## Exercise prompt
Wherever the string "orange" appears in a line of the listing below, report that line.
= Beginning of Section =
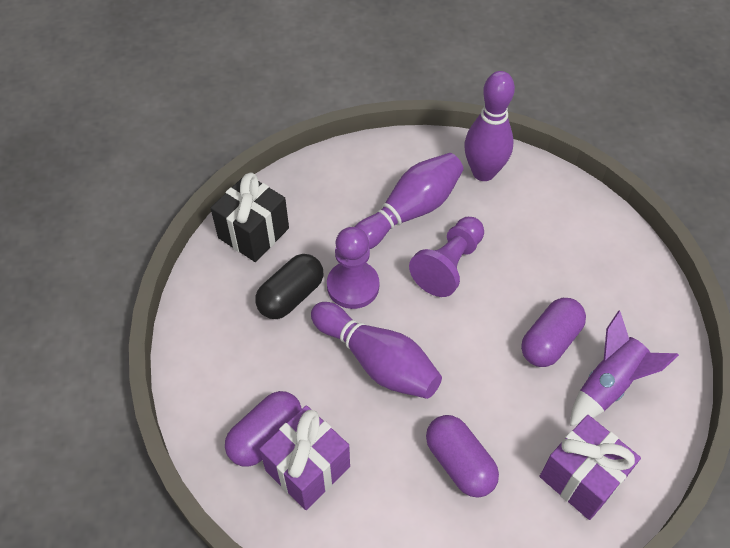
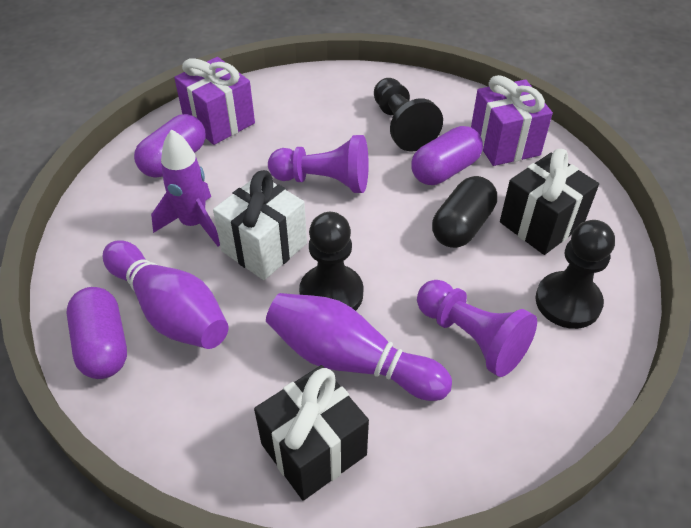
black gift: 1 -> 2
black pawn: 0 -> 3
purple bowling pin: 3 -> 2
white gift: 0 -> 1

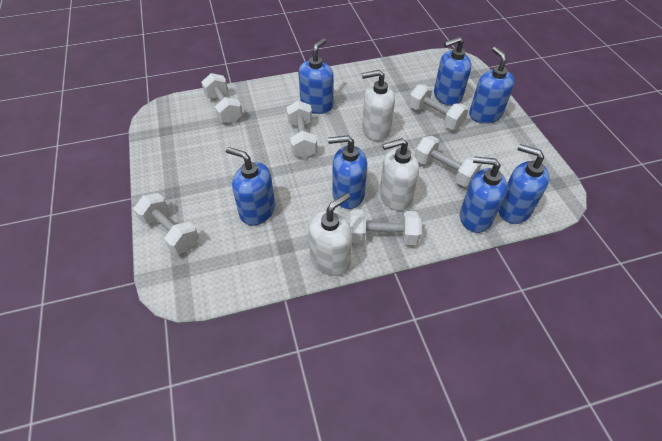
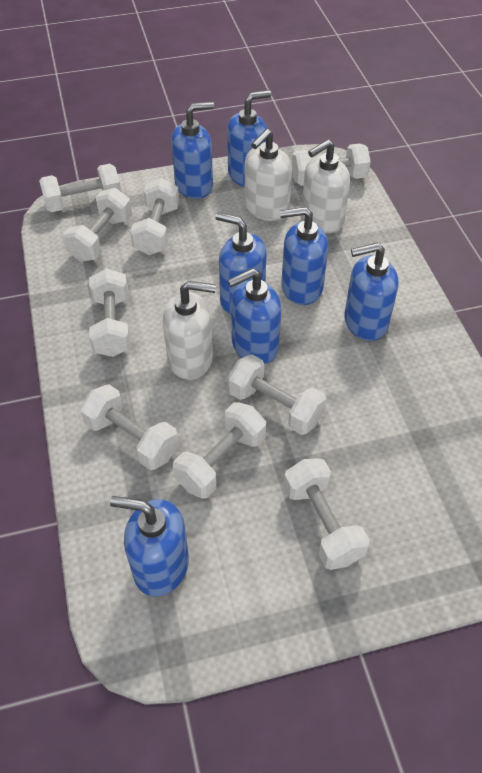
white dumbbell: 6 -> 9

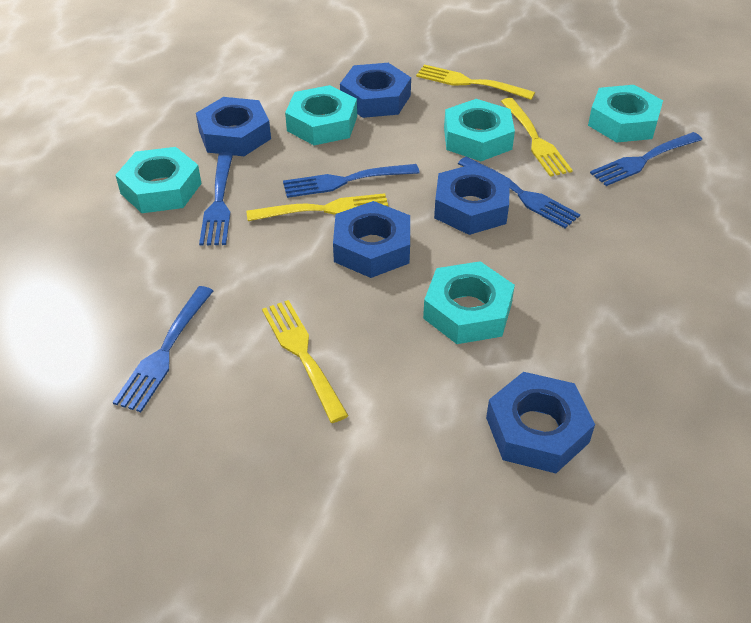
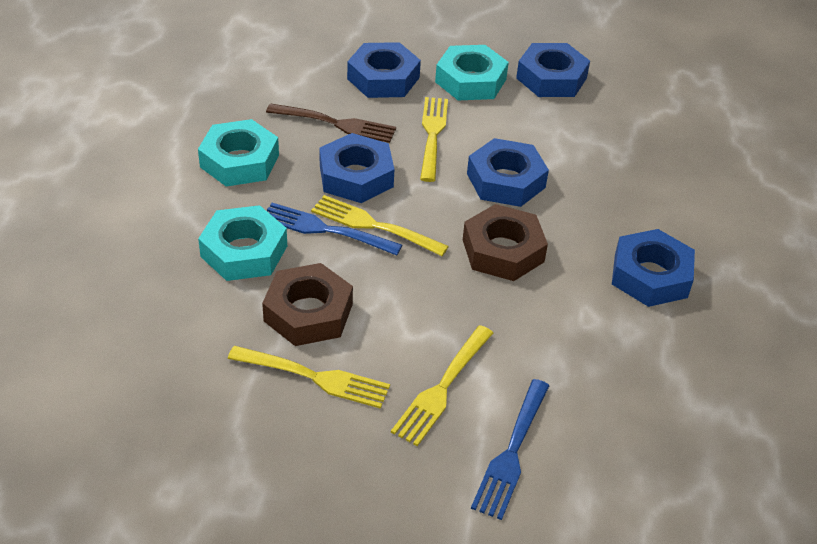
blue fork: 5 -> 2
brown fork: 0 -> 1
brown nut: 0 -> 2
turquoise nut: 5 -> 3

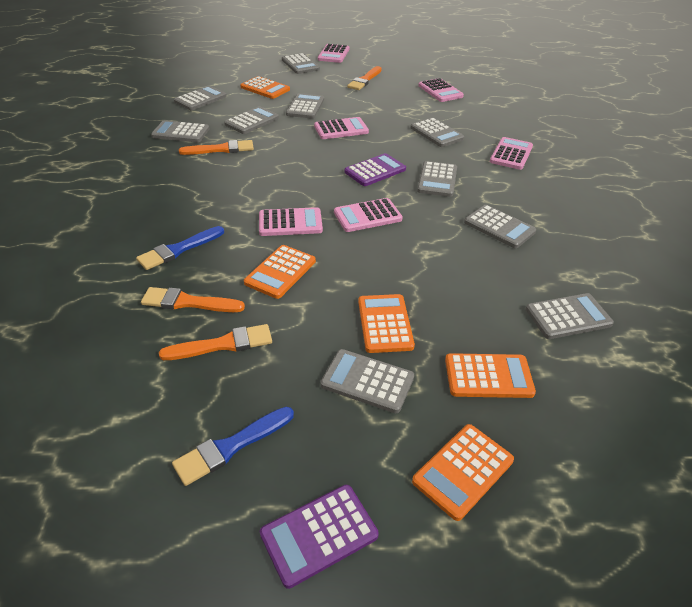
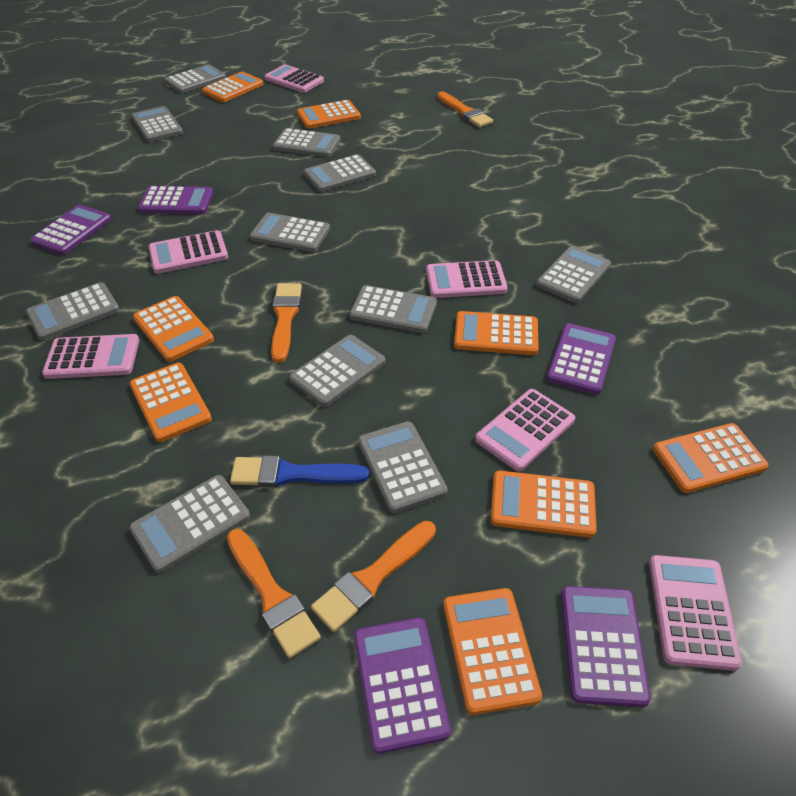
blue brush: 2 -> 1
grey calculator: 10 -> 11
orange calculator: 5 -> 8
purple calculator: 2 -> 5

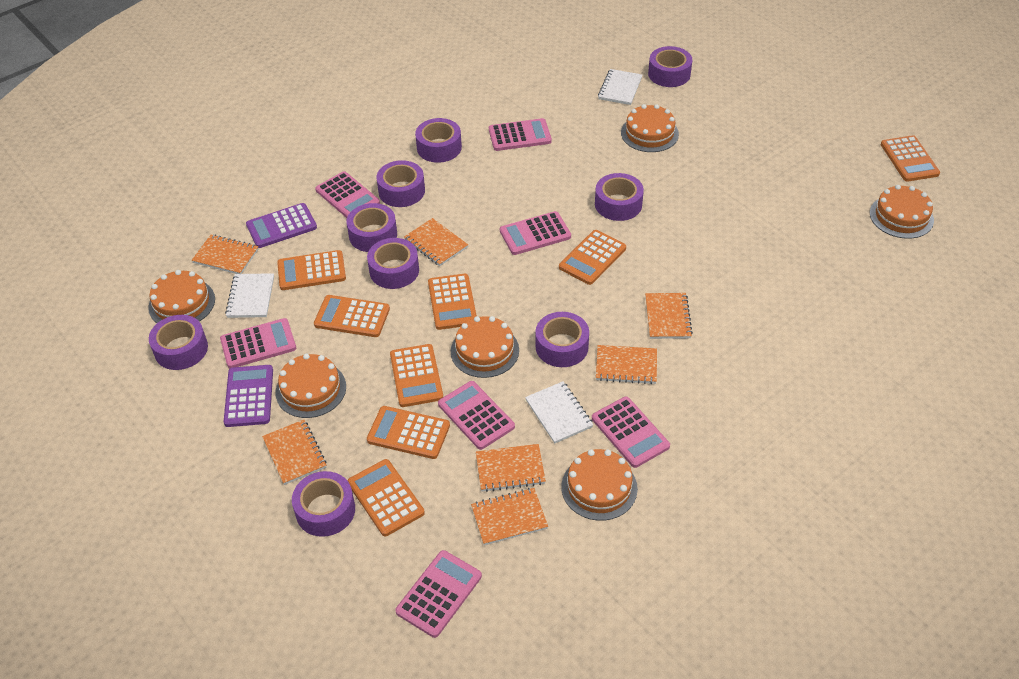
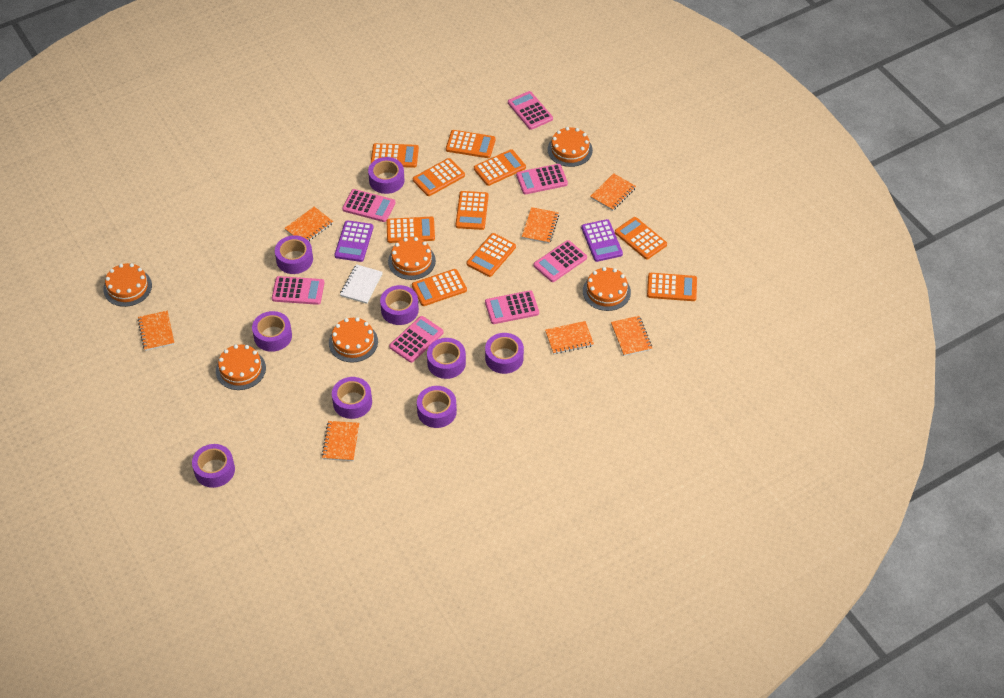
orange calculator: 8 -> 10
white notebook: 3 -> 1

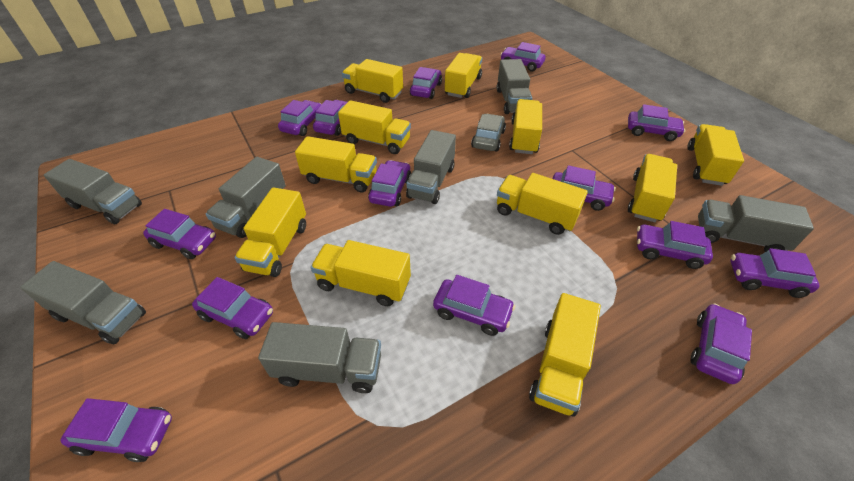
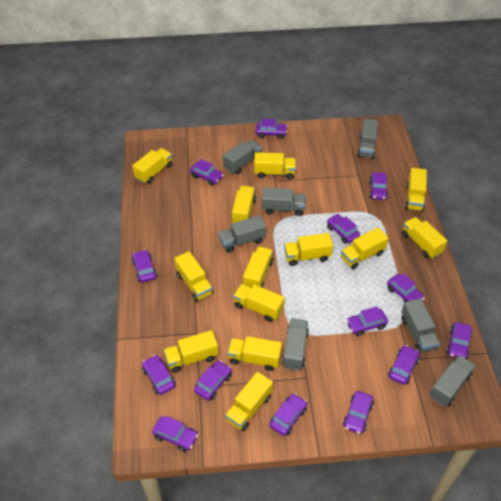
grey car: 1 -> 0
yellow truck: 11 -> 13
= End of Section =
## Problem solution
orange calculator: 5 -> 8
orange calculator: 8 -> 10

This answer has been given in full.